(Collected data entries)
#####

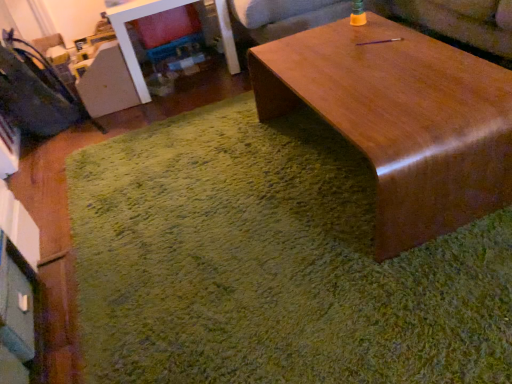
Question: Is glossy wood coffee table at center wider than velvet dark blue swivel chair at left?

Choices:
 (A) no
 (B) yes

Answer: (B)

Question: Is glossy wood coffee table at center further to camera compared to velvet dark blue swivel chair at left?

Choices:
 (A) no
 (B) yes

Answer: (A)

Question: Does glossy wood coffee table at center have a lesser width compared to velvet dark blue swivel chair at left?

Choices:
 (A) no
 (B) yes

Answer: (A)

Question: Does glossy wood coffee table at center turn towards velvet dark blue swivel chair at left?

Choices:
 (A) yes
 (B) no

Answer: (B)

Question: From a real-world perspective, is glossy wood coffee table at center beneath velvet dark blue swivel chair at left?

Choices:
 (A) no
 (B) yes

Answer: (B)

Question: Is glossy wood coffee table at center inside the boundaries of wooden couch at upper center, or outside?

Choices:
 (A) inside
 (B) outside

Answer: (B)

Question: Would you say glossy wood coffee table at center is to the left or to the right of wooden couch at upper center in the picture?

Choices:
 (A) left
 (B) right

Answer: (B)

Question: Looking at their shapes, would you say glossy wood coffee table at center is wider or thinner than wooden couch at upper center?

Choices:
 (A) thin
 (B) wide

Answer: (A)

Question: From the image's perspective, relative to wooden couch at upper center, is glossy wood coffee table at center above or below?

Choices:
 (A) below
 (B) above

Answer: (A)

Question: Based on their sizes in the image, would you say velvet dark blue swivel chair at left is bigger or smaller than green shaggy rug at center?

Choices:
 (A) big
 (B) small

Answer: (B)

Question: Is velvet dark blue swivel chair at left situated inside green shaggy rug at center or outside?

Choices:
 (A) outside
 (B) inside

Answer: (A)

Question: In the image, is velvet dark blue swivel chair at left positioned in front of or behind green shaggy rug at center?

Choices:
 (A) behind
 (B) front

Answer: (A)

Question: Is velvet dark blue swivel chair at left taller or shorter than green shaggy rug at center?

Choices:
 (A) short
 (B) tall

Answer: (B)

Question: Do you think velvet dark blue swivel chair at left is within glossy wood coffee table at center, or outside of it?

Choices:
 (A) outside
 (B) inside

Answer: (A)

Question: Relative to glossy wood coffee table at center, is velvet dark blue swivel chair at left in front or behind?

Choices:
 (A) behind
 (B) front

Answer: (A)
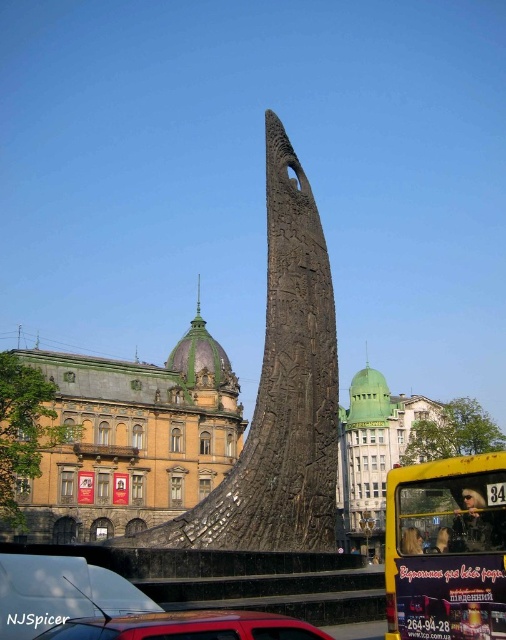
Is yellow matte/decorative bus at lower right to the left of metallic red car at lower center from the viewer's perspective?

Incorrect, yellow matte/decorative bus at lower right is not on the left side of metallic red car at lower center.

Who is more forward, (437, 536) or (220, 614)?

Point (220, 614) is in front.

Locate an element on the screen. The width and height of the screenshot is (506, 640). yellow matte/decorative bus at lower right is located at coordinates click(x=446, y=548).

Who is shorter, metallic red car at lower left or metallic red car at lower center?

With less height is metallic red car at lower center.

This screenshot has width=506, height=640. What do you see at coordinates (61, 593) in the screenshot? I see `metallic red car at lower left` at bounding box center [61, 593].

At what (x,y) coordinates should I click in order to perform the action: click on metallic red car at lower left. Please return your answer as a coordinate pair (x, y). Looking at the image, I should click on (61, 593).

You are a GUI agent. You are given a task and a screenshot of the screen. Output one action in this format:
    pyautogui.click(x=<x>, y=<y>)
    Task: Click on the metallic red car at lower left
    The image size is (506, 640).
    Given the screenshot: What is the action you would take?
    pyautogui.click(x=61, y=593)

Based on the photo, could you measure the distance between black textured stone monument at center and yellow matte/decorative bus at lower right?

black textured stone monument at center and yellow matte/decorative bus at lower right are 48.63 feet apart from each other.

The height and width of the screenshot is (640, 506). Identify the location of black textured stone monument at center. (279, 394).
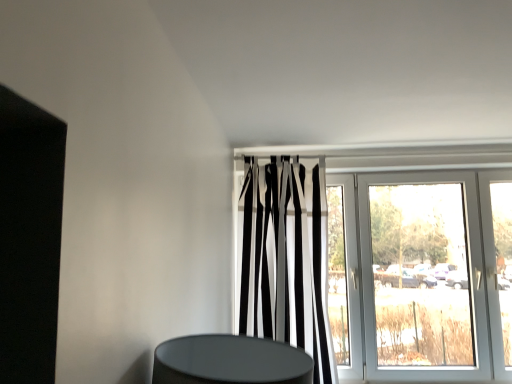
Question: Is white glossy door at upper center in front of black and white striped curtain at center?

Choices:
 (A) no
 (B) yes

Answer: (A)

Question: Does white glossy door at upper center have a lesser height compared to black and white striped curtain at center?

Choices:
 (A) yes
 (B) no

Answer: (A)

Question: Is white glossy door at upper center smaller than black and white striped curtain at center?

Choices:
 (A) yes
 (B) no

Answer: (B)

Question: From the image's perspective, would you say white glossy door at upper center is positioned over black and white striped curtain at center?

Choices:
 (A) no
 (B) yes

Answer: (A)

Question: Is white glossy door at upper center not near black and white striped curtain at center?

Choices:
 (A) yes
 (B) no

Answer: (B)

Question: Is black and white striped curtain at center surrounded by white glossy door at upper center?

Choices:
 (A) yes
 (B) no

Answer: (B)

Question: Does black and white striped curtain at center have a greater height compared to white glossy door at upper center?

Choices:
 (A) no
 (B) yes

Answer: (B)

Question: Is black and white striped curtain at center thinner than white glossy door at upper center?

Choices:
 (A) no
 (B) yes

Answer: (A)

Question: Does black and white striped curtain at center have a larger size compared to white glossy door at upper center?

Choices:
 (A) no
 (B) yes

Answer: (A)

Question: Does black and white striped curtain at center turn towards white glossy door at upper center?

Choices:
 (A) yes
 (B) no

Answer: (B)

Question: From a real-world perspective, is black and white striped curtain at center on top of white glossy door at upper center?

Choices:
 (A) no
 (B) yes

Answer: (B)

Question: Is the position of black and white striped curtain at center more distant than that of white glossy door at upper center?

Choices:
 (A) yes
 (B) no

Answer: (B)

Question: Considering the positions of point pyautogui.click(x=294, y=311) and point pyautogui.click(x=359, y=291), is point pyautogui.click(x=294, y=311) closer or farther from the camera than point pyautogui.click(x=359, y=291)?

Choices:
 (A) farther
 (B) closer

Answer: (B)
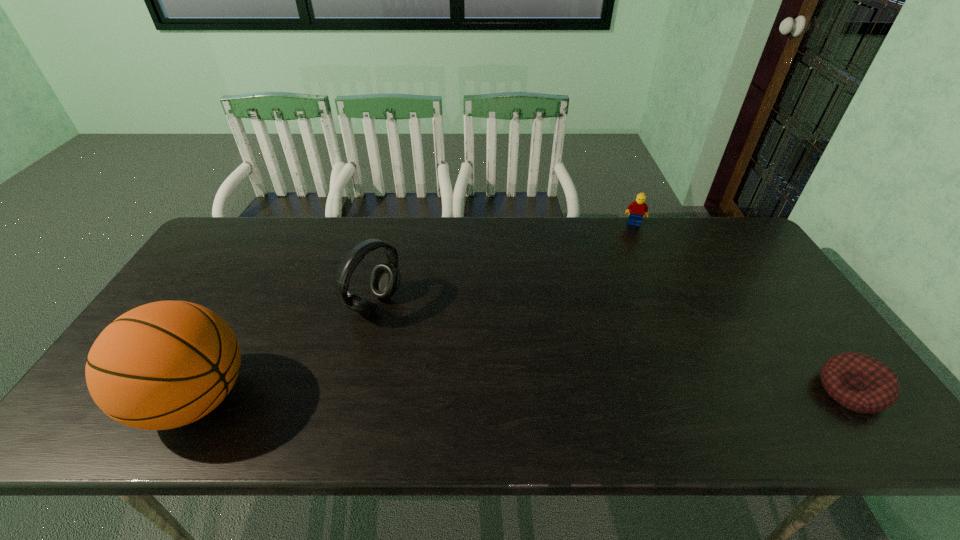
Locate an element on the screen. This screenshot has height=540, width=960. object that is at the right edge is located at coordinates (859, 382).

The width and height of the screenshot is (960, 540). Identify the location of object situated at the near left corner. (166, 364).

Where is `object that is at the near right corner`? This screenshot has height=540, width=960. object that is at the near right corner is located at coordinates (859, 382).

Where is `free space at the far edge`? Image resolution: width=960 pixels, height=540 pixels. free space at the far edge is located at coordinates (425, 219).

In the image, there is a desktop. Where is `free space at the near edge`? The width and height of the screenshot is (960, 540). free space at the near edge is located at coordinates (335, 382).

Identify the location of free space at the right edge. (761, 345).

In the image, there is a desktop. Find the location of `vacant space at the far left corner`. vacant space at the far left corner is located at coordinates (265, 220).

At what (x,y) coordinates should I click in order to perform the action: click on free space at the far right corner. Please return your answer as a coordinate pair (x, y). Looking at the image, I should click on (750, 255).

I want to click on vacant area that lies between the rightmost object and the farthest object, so click(x=742, y=307).

Locate an element on the screen. The height and width of the screenshot is (540, 960). unoccupied position between the second tallest object and the third object from left to right is located at coordinates (504, 264).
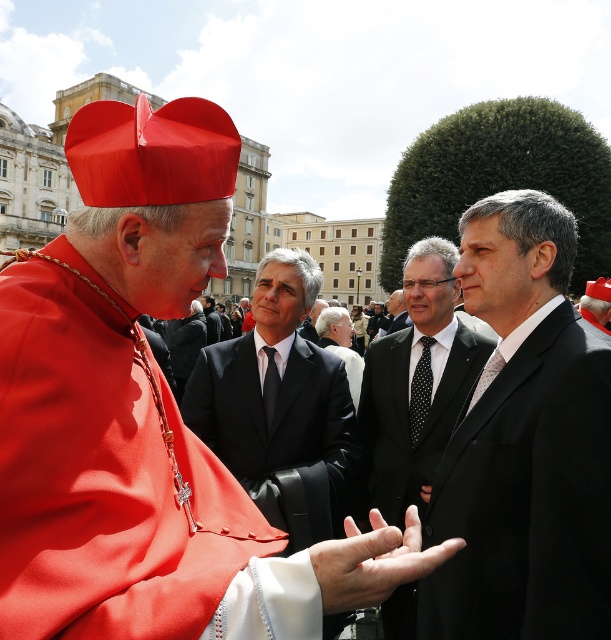
Which is more to the left, black suit at center or dark gray suit at center?

Positioned to the left is dark gray suit at center.

Does black suit at center lie in front of dark gray suit at center?

Yes, it is.

Who is more forward, (557, 406) or (335, 353)?

Positioned in front is point (557, 406).

I want to click on black suit at center, so click(524, 442).

Based on the photo, who is more forward, (229,160) or (340,330)?

Positioned in front is point (229,160).

Image resolution: width=611 pixels, height=640 pixels. What do you see at coordinates (145, 417) in the screenshot?
I see `matte red hat at upper left` at bounding box center [145, 417].

Is point (86, 477) closer to camera compared to point (338, 320)?

That is True.

The height and width of the screenshot is (640, 611). I want to click on matte red hat at upper left, so click(x=145, y=417).

Which is above, black suit at center or black satin suit at center?

Positioned higher is black suit at center.

Does black suit at center appear on the right side of black satin suit at center?

Yes, black suit at center is to the right of black satin suit at center.

Locate an element on the screen. The width and height of the screenshot is (611, 640). black suit at center is located at coordinates (524, 442).

This screenshot has width=611, height=640. What are the coordinates of `black suit at center` in the screenshot? It's located at [524, 442].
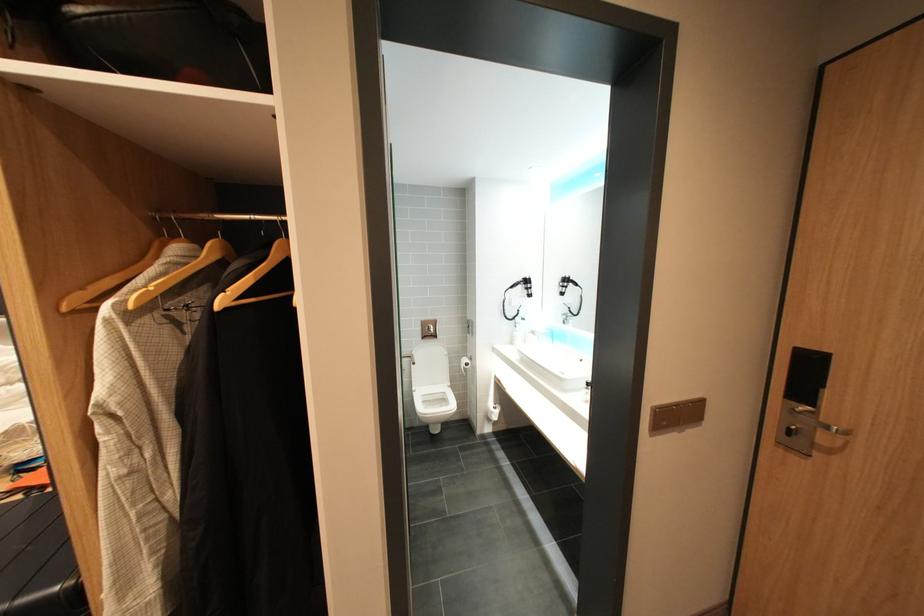
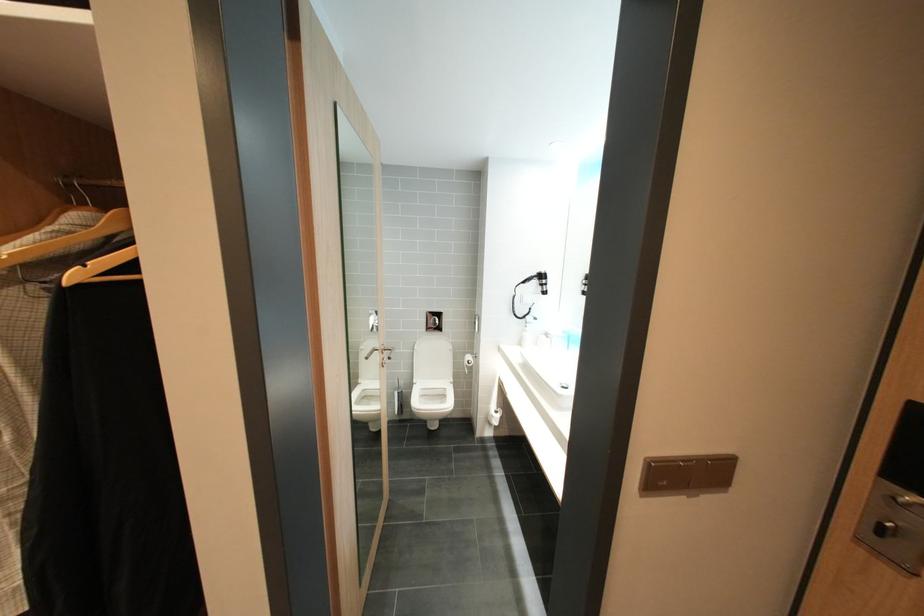
In the second image, find the point that corresponds to point (799, 430) in the first image.

(891, 527)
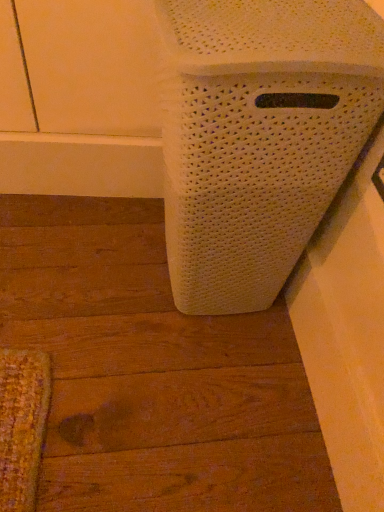
Describe the element at coordinates (258, 137) in the screenshot. The height and width of the screenshot is (512, 384). I see `white woven basket at center` at that location.

Find the location of a particular element. This screenshot has height=512, width=384. white woven basket at center is located at coordinates (258, 137).

You are a GUI agent. You are given a task and a screenshot of the screen. Output one action in this format:
    pyautogui.click(x=<x>, y=<y>)
    Task: Click on the white woven basket at center
    
    Given the screenshot: What is the action you would take?
    pyautogui.click(x=258, y=137)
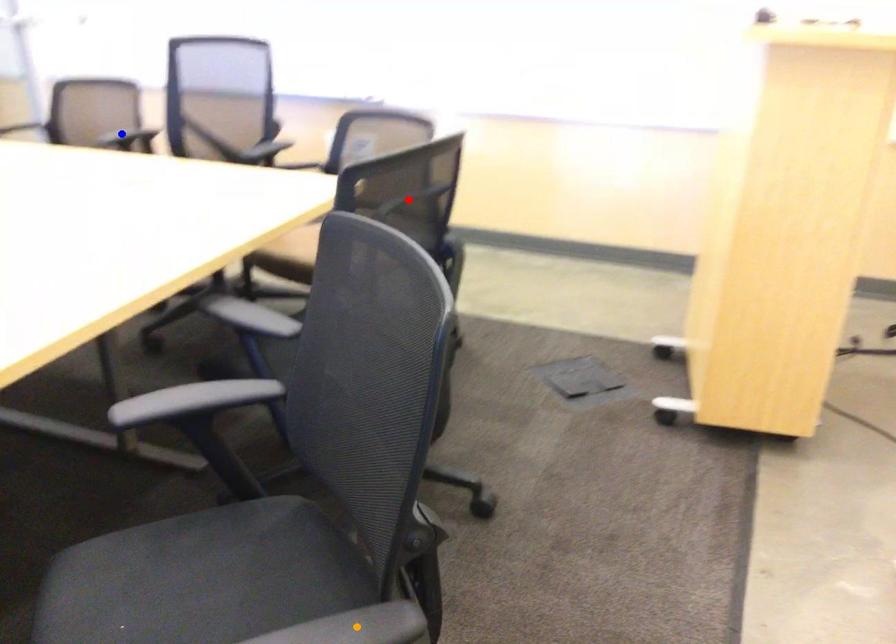
Order these from nearest to farthest:
blue point, red point, orange point

blue point < red point < orange point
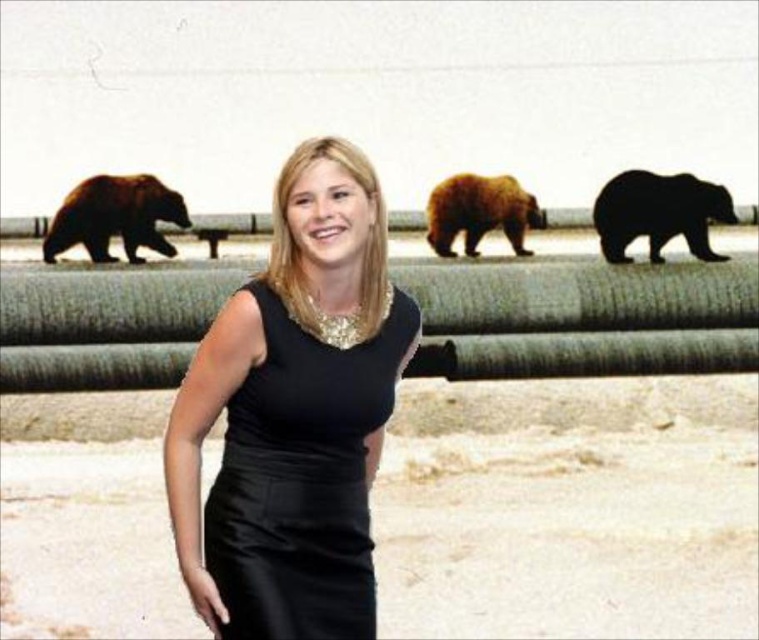
Question: Which point is farther from the camera taking this photo?

Choices:
 (A) (332, 520)
 (B) (712, 205)
 (C) (159, 216)

Answer: (C)

Question: Is black fur bear at upper center closer to camera compared to brown furry bear at left?

Choices:
 (A) no
 (B) yes

Answer: (B)

Question: Is black satin dress at center positioned in front of brown furry bear at left?

Choices:
 (A) no
 (B) yes

Answer: (B)

Question: Which object is farther from the camera taking this photo?

Choices:
 (A) black fur bear at upper center
 (B) brown furry bear at left
 (C) black satin dress at center

Answer: (B)

Question: Which object is farther from the camera taking this photo?

Choices:
 (A) black fur bear at upper center
 (B) brown furry bear at left
 (C) black satin dress at center
 (D) brown furry bear at center

Answer: (D)

Question: Is black satin dress at center wider than brown furry bear at center?

Choices:
 (A) no
 (B) yes

Answer: (A)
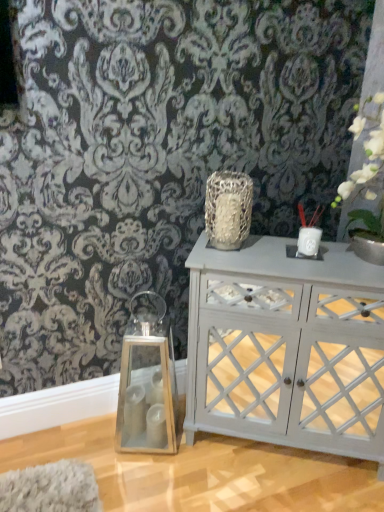
Question: Does white ceramic candle holder at upper right, which ranks as the second candle holder in top-to-bottom order, have a greater width compared to white matte vase at upper right?

Choices:
 (A) yes
 (B) no

Answer: (B)

Question: From a real-world perspective, is white ceramic candle holder at upper right, acting as the 2th candle holder starting from the bottom, physically above white matte vase at upper right?

Choices:
 (A) yes
 (B) no

Answer: (B)

Question: From a real-world perspective, is white ceramic candle holder at upper right, acting as the 2th candle holder starting from the bottom, below white matte vase at upper right?

Choices:
 (A) no
 (B) yes

Answer: (B)

Question: Is white matte vase at upper right at the back of white ceramic candle holder at upper right, acting as the 2th candle holder starting from the bottom?

Choices:
 (A) yes
 (B) no

Answer: (B)

Question: Is white ceramic candle holder at upper right, arranged as the second candle holder when viewed from the left, completely or partially outside of white matte vase at upper right?

Choices:
 (A) no
 (B) yes

Answer: (B)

#####

| PROBLEM DETAILS |
Reproduce everything from the start of the records down to and including the line that contains "Question: Looking at", without the pictures.

| RESPONSE TO THE TASK |
Question: Is glossy wood coffee table at center wider than velvet dark blue swivel chair at left?

Choices:
 (A) no
 (B) yes

Answer: (B)

Question: Is glossy wood coffee table at center further to camera compared to velvet dark blue swivel chair at left?

Choices:
 (A) no
 (B) yes

Answer: (A)

Question: Does glossy wood coffee table at center have a lesser width compared to velvet dark blue swivel chair at left?

Choices:
 (A) no
 (B) yes

Answer: (A)

Question: Does glossy wood coffee table at center turn towards velvet dark blue swivel chair at left?

Choices:
 (A) yes
 (B) no

Answer: (B)

Question: From a real-world perspective, is glossy wood coffee table at center beneath velvet dark blue swivel chair at left?

Choices:
 (A) no
 (B) yes

Answer: (B)

Question: Is glossy wood coffee table at center inside the boundaries of wooden couch at upper center, or outside?

Choices:
 (A) inside
 (B) outside

Answer: (B)

Question: Would you say glossy wood coffee table at center is to the left or to the right of wooden couch at upper center in the picture?

Choices:
 (A) left
 (B) right

Answer: (B)

Question: Looking at their shapes, would you say glossy wood coffee table at center is wider or thinner than wooden couch at upper center?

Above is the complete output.